Assignment => In the records below, locate the line containing "grey slope D7:E8", then output that line and all later lines exactly, through the last one.

Before-and-after object listings =>
━━━━━━━━━━━━━━━━

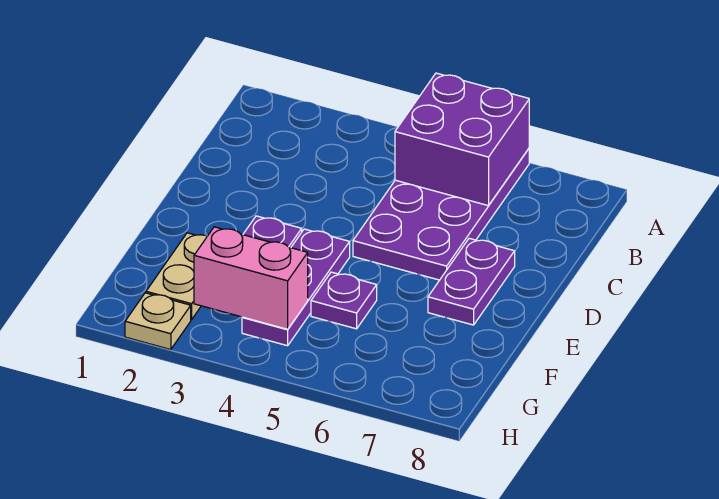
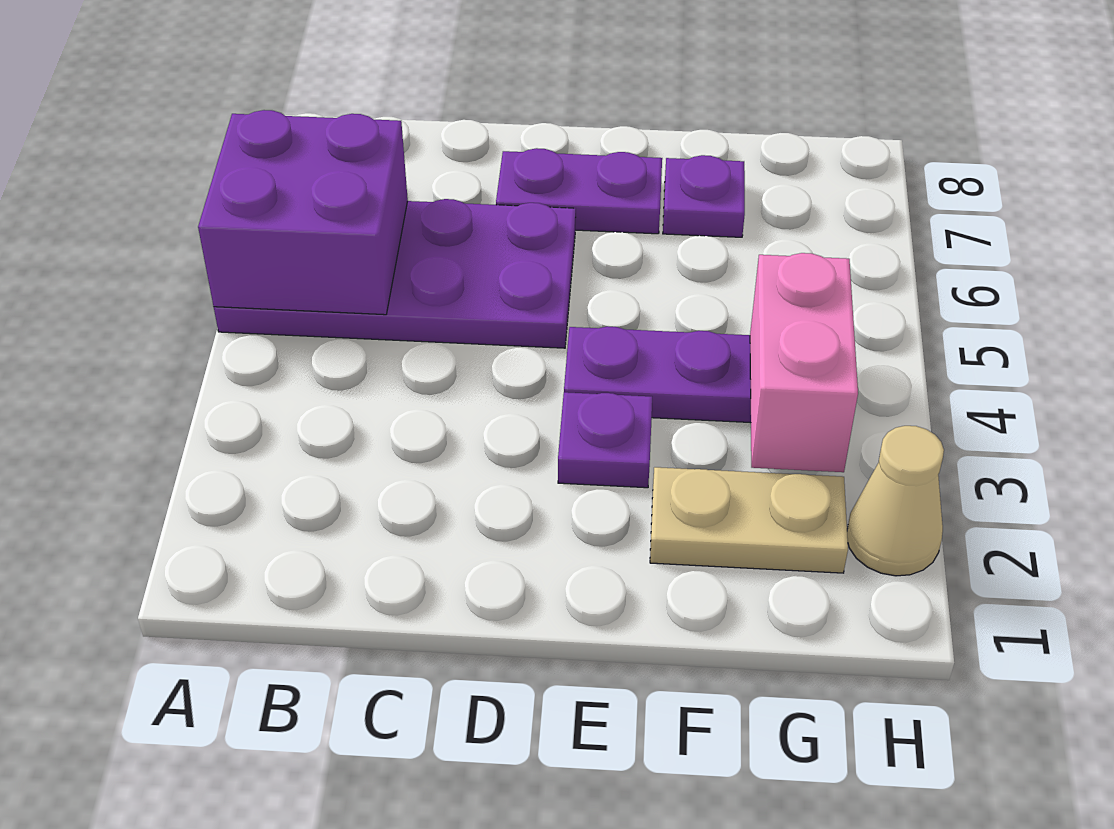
purple plate F5 level 1 -> purple plate F7 level 1
tan plate H2 level 1 -> tan cone H2 level 1

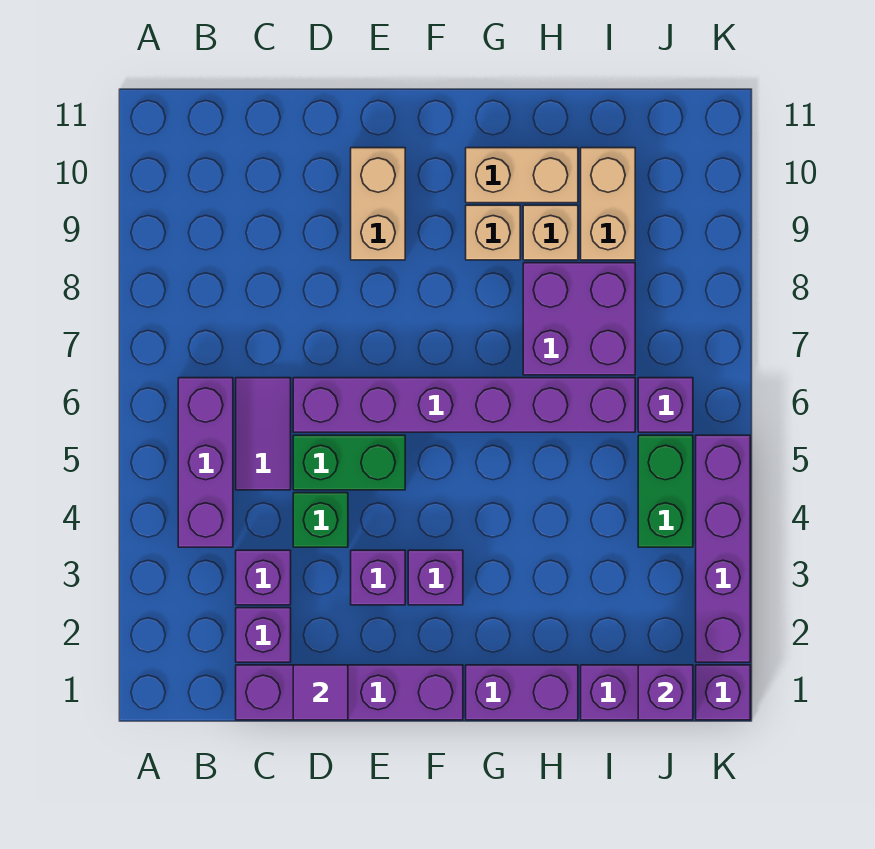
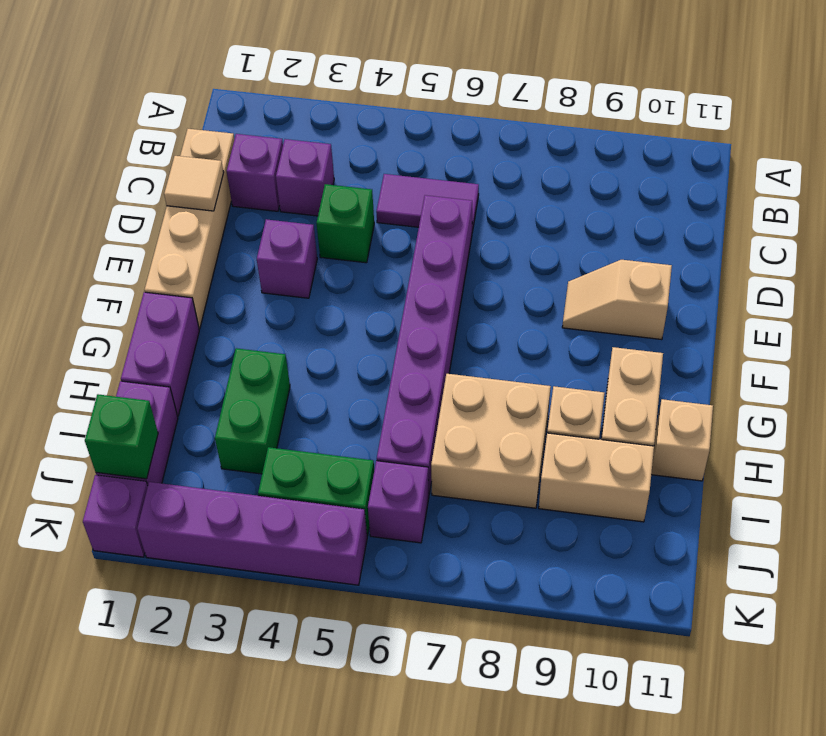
purple brick B4:B6 level 1 -> none
purple brick C1:F1 level 1 -> tan brick C1:F1 level 1
purple tile D1 level 2 -> tan tile D1 level 2
green brick D5:E5 level 1 -> green brick H3:I3 level 1
tan brick E9:E10 level 1 -> tan slope E9:E10 level 1 top 10
purple brick F3 level 1 -> none
tan brick G9 level 1 -> tan brick H11 level 1
purple brick H7:I8 level 1 -> tan brick H7:I8 level 1
purple brick J1 level 2 -> green brick J1 level 2

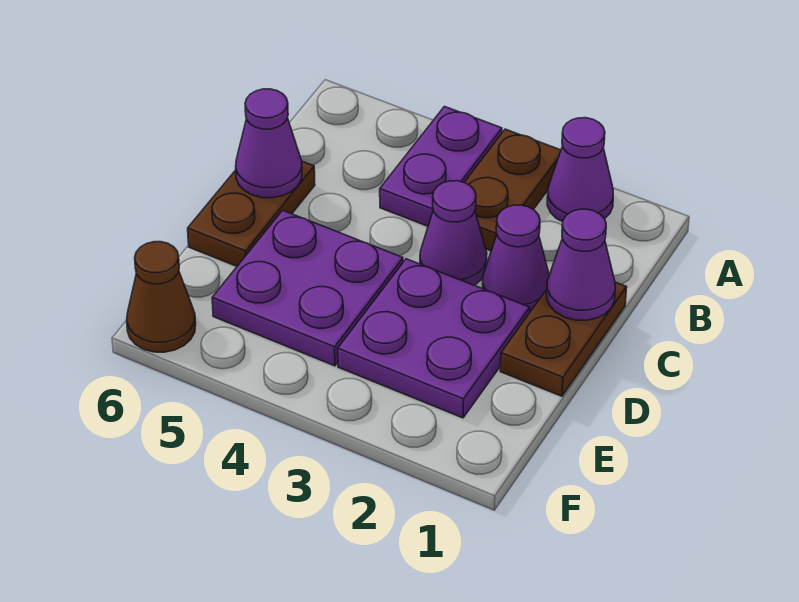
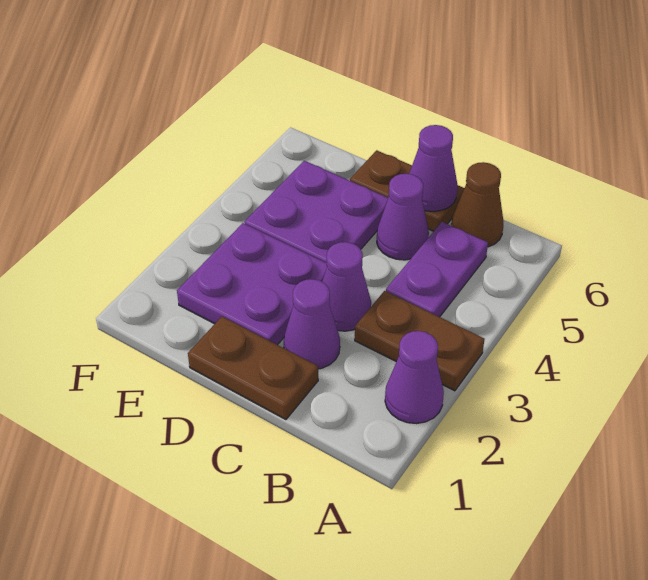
purple plate A4:B4 level 1 -> purple plate B4:B5 level 1
purple cone C1 level 2 -> purple cone C5 level 1
brown cone F6 level 1 -> brown cone B6 level 1

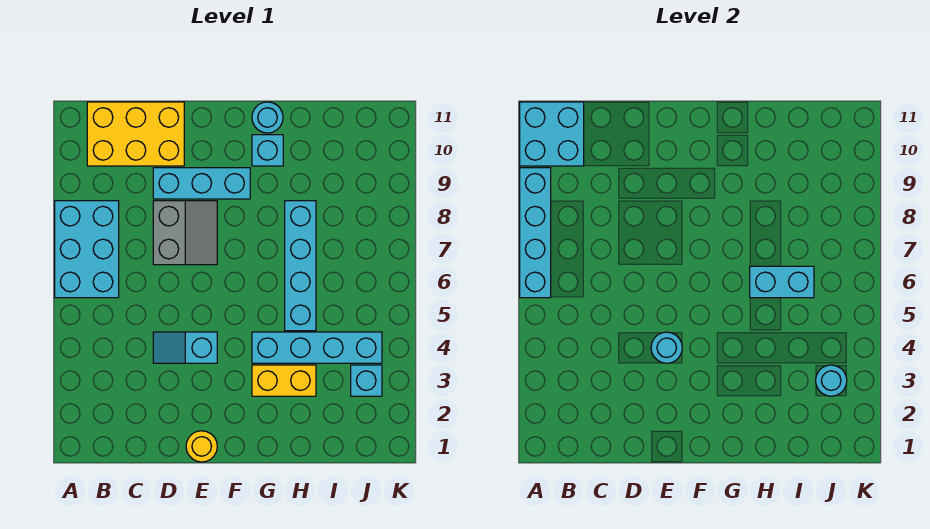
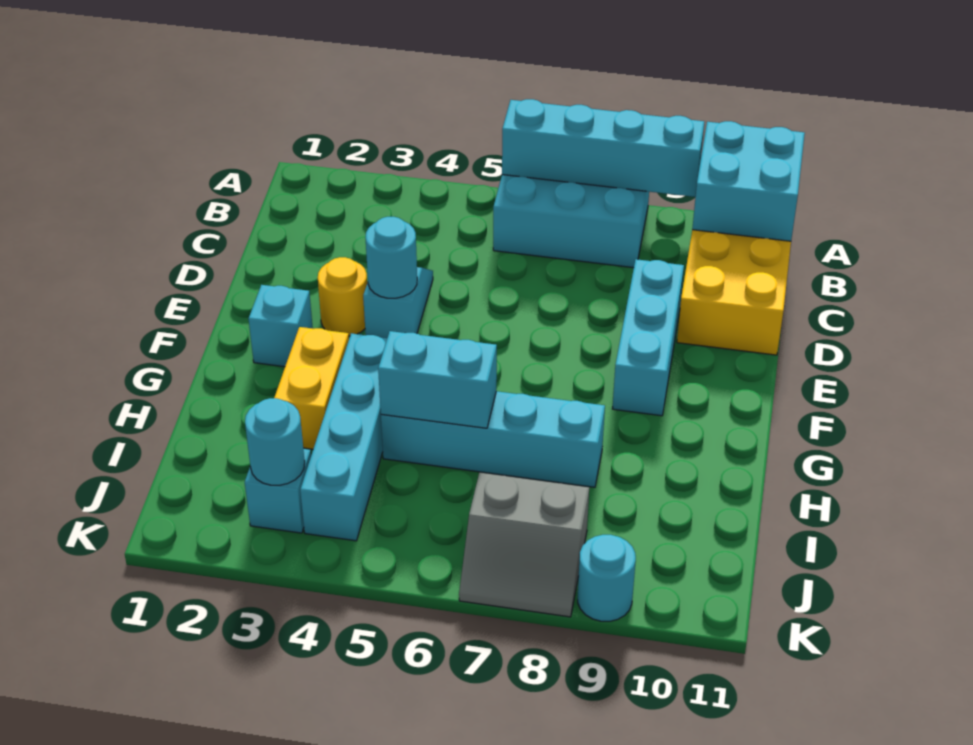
grey slope D7:E8 level 1 top D -> grey slope J7:K8 level 1 top J
yellow round brick E1 level 1 -> yellow round brick E3 level 1
cyan brick G10 level 1 -> cyan brick F2 level 1
cyan round brick G11 level 1 -> cyan round brick K9 level 1
cyan brick H6:I6 level 2 -> cyan brick H5:H6 level 2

━━━━━━━━━━━━━━━━

Task result =>
grey slope D7:E8 level 1 top D -> grey slope J7:K8 level 1 top J
yellow round brick E1 level 1 -> yellow round brick E3 level 1
cyan brick G10 level 1 -> cyan brick F2 level 1
cyan round brick G11 level 1 -> cyan round brick K9 level 1
cyan brick H6:I6 level 2 -> cyan brick H5:H6 level 2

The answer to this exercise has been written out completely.